Please output the following records exactly. Leave every image out.

····················

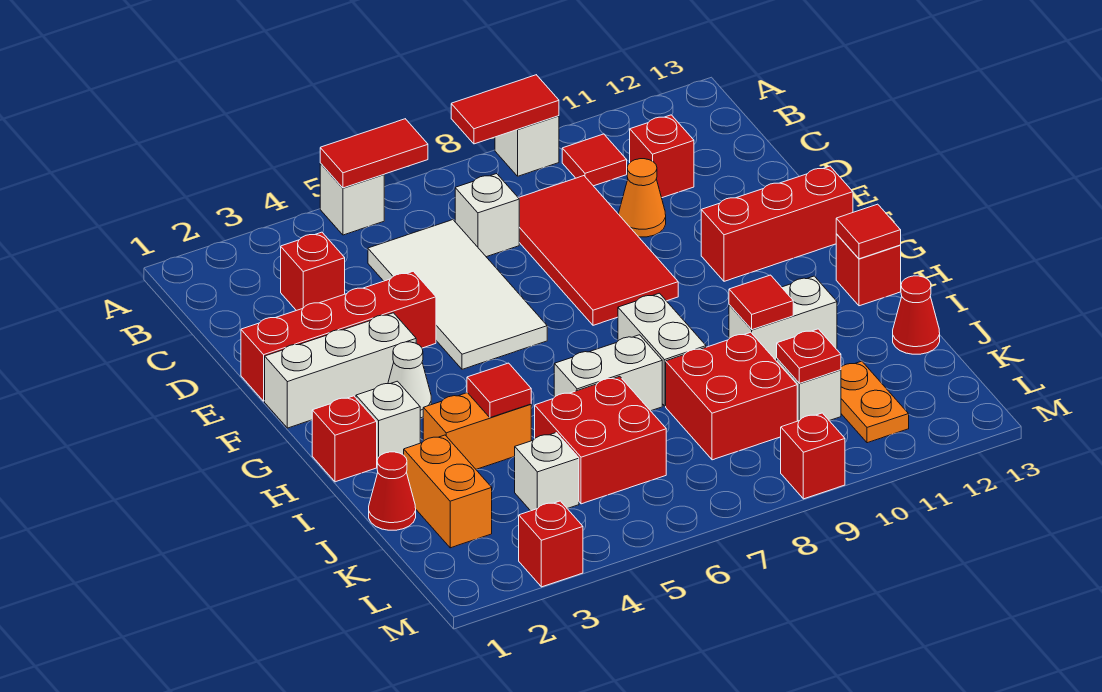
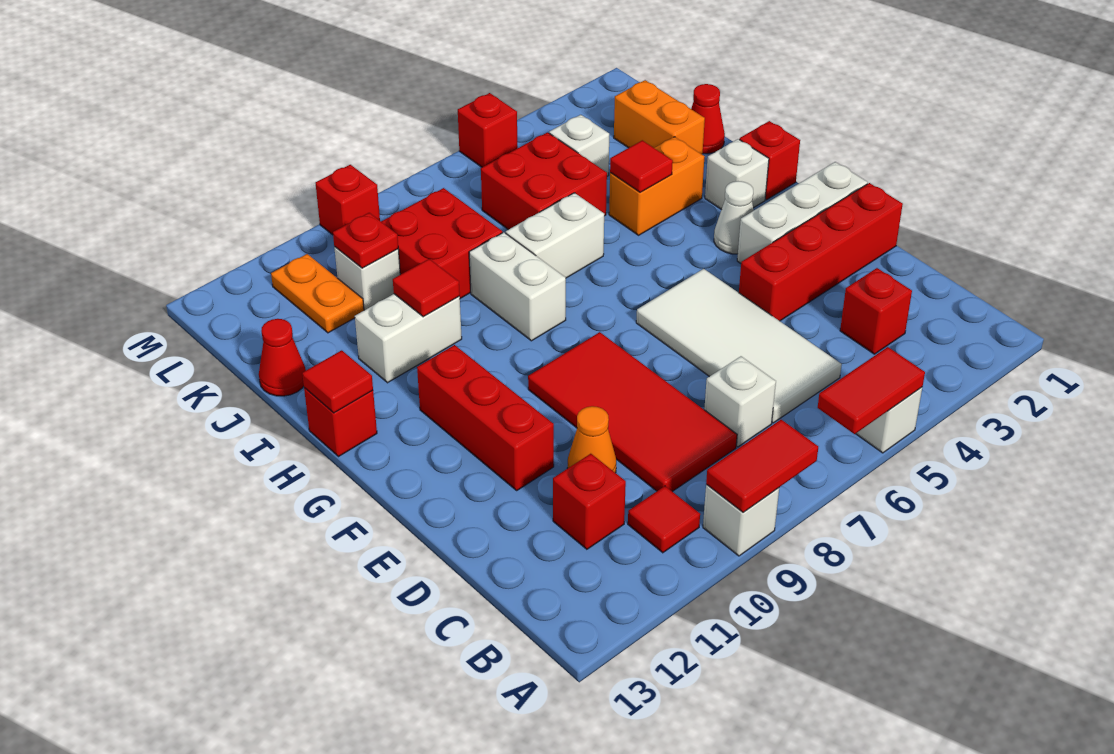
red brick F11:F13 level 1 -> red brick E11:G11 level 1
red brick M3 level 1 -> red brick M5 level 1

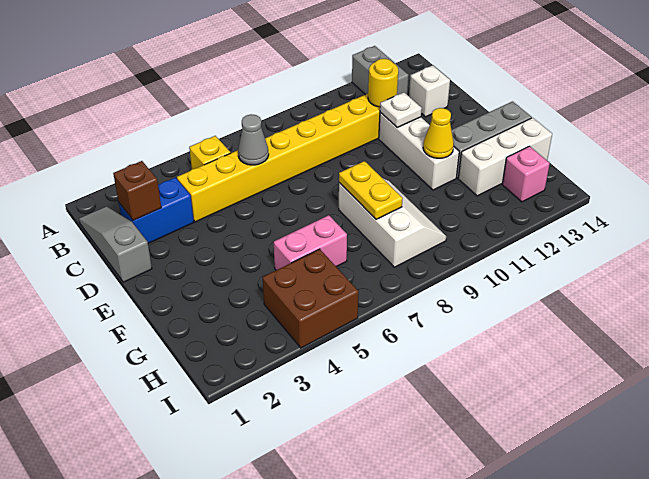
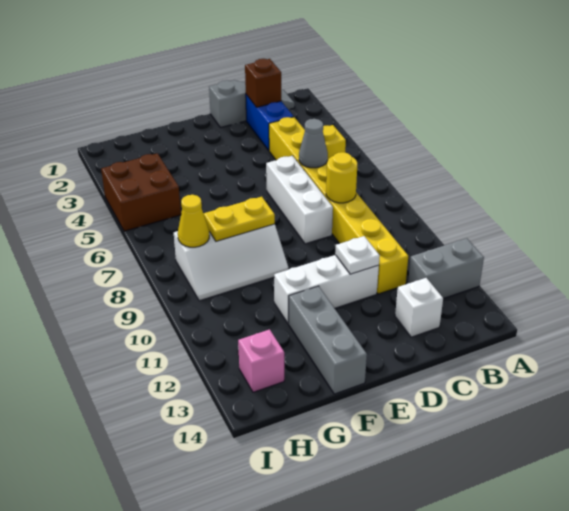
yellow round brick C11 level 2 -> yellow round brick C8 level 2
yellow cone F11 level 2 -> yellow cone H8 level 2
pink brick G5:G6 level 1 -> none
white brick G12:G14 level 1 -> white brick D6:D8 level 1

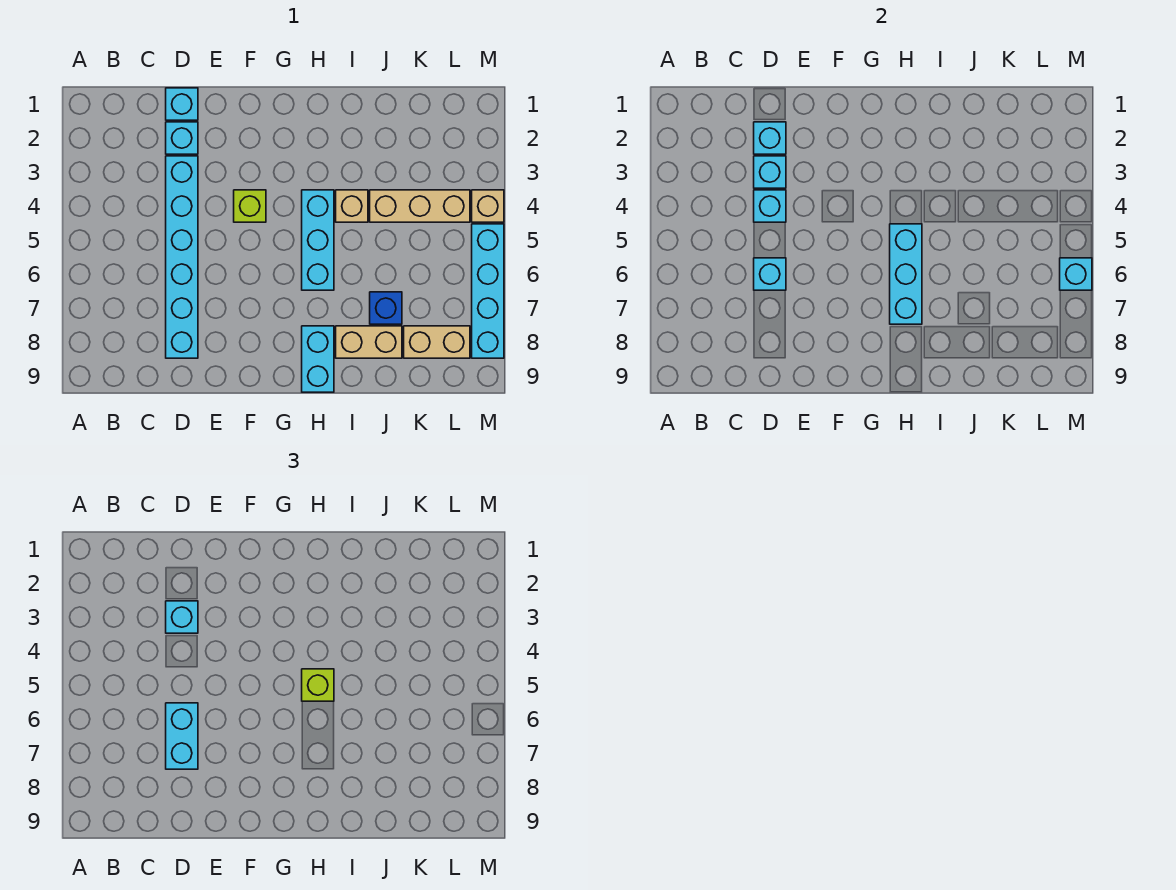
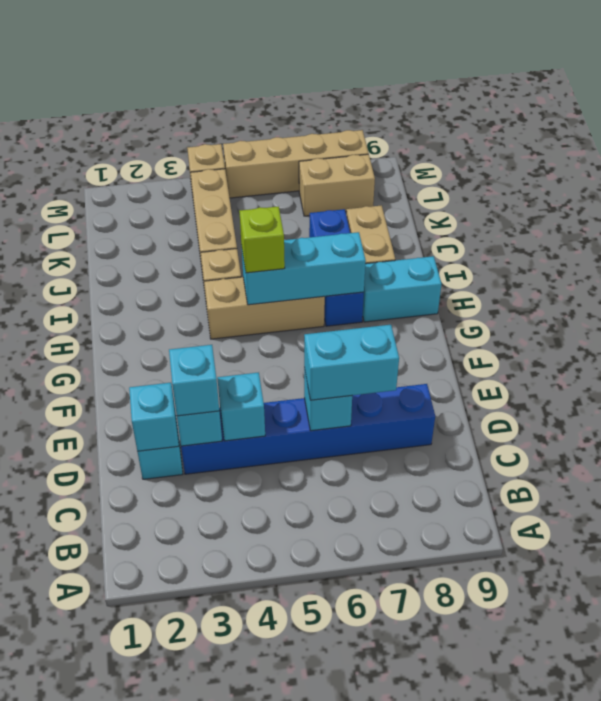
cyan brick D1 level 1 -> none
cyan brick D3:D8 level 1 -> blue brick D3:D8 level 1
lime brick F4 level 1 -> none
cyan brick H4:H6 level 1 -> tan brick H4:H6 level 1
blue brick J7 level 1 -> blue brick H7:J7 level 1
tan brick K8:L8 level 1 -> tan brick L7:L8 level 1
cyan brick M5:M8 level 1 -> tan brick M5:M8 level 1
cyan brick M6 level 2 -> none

····················

*EXERCISE SOLUTION:*
red brick F11:F13 level 1 -> red brick E11:G11 level 1
red brick M3 level 1 -> red brick M5 level 1

yellow round brick C11 level 2 -> yellow round brick C8 level 2
yellow cone F11 level 2 -> yellow cone H8 level 2
pink brick G5:G6 level 1 -> none
white brick G12:G14 level 1 -> white brick D6:D8 level 1

cyan brick D1 level 1 -> none
cyan brick D3:D8 level 1 -> blue brick D3:D8 level 1
lime brick F4 level 1 -> none
cyan brick H4:H6 level 1 -> tan brick H4:H6 level 1
blue brick J7 level 1 -> blue brick H7:J7 level 1
tan brick K8:L8 level 1 -> tan brick L7:L8 level 1
cyan brick M5:M8 level 1 -> tan brick M5:M8 level 1
cyan brick M6 level 2 -> none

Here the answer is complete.